[Provided entries — start]

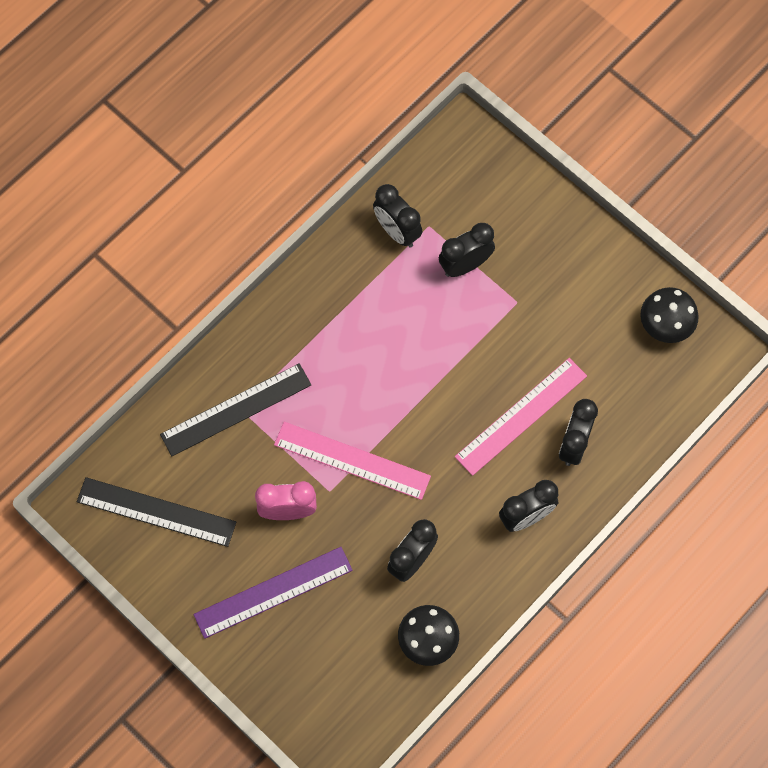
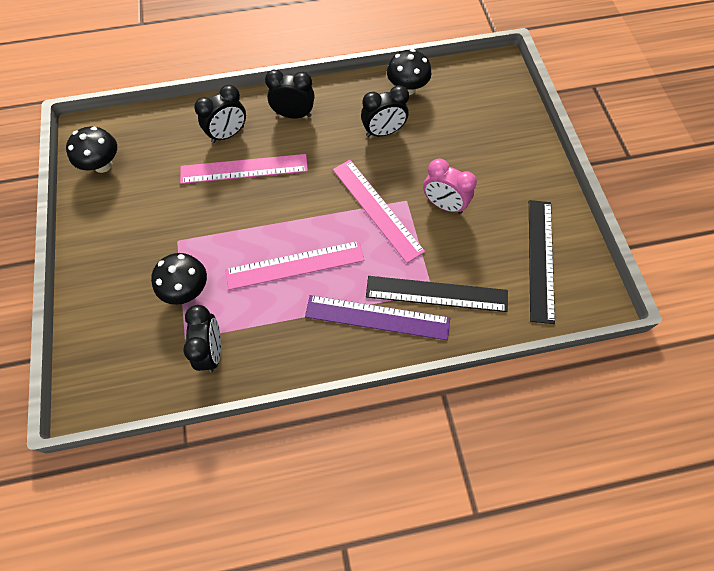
camera: 145 degrees left, 5 degrees down
black ruler [77,477,236,547] -> black ruler turned 45 degrees clockwise [529,200,555,324]
purple ruler [193,547,353,639] -> purple ruler moved to [305,295,450,340]
black clock [439,223,495,277] -> black mushroom [151,253,207,305]
none -> pink ruler [225,241,365,290]

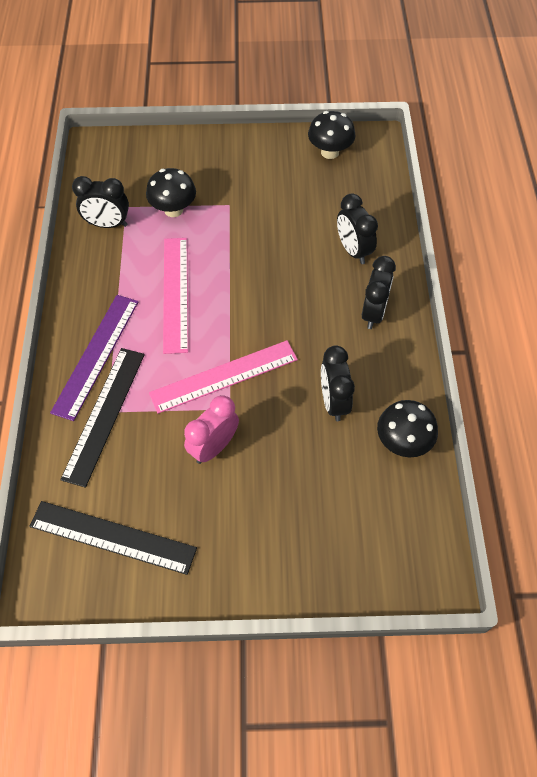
camera: 100 degrees right, 5 degrees down
pink ruler [180,154,308,184] -> none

[Provided entries — finish]

_Work to be completed_
Copy from the entries above each line in which the string "down" can be found.

_Final answer_
camera: 145 degrees left, 5 degrees down
camera: 100 degrees right, 5 degrees down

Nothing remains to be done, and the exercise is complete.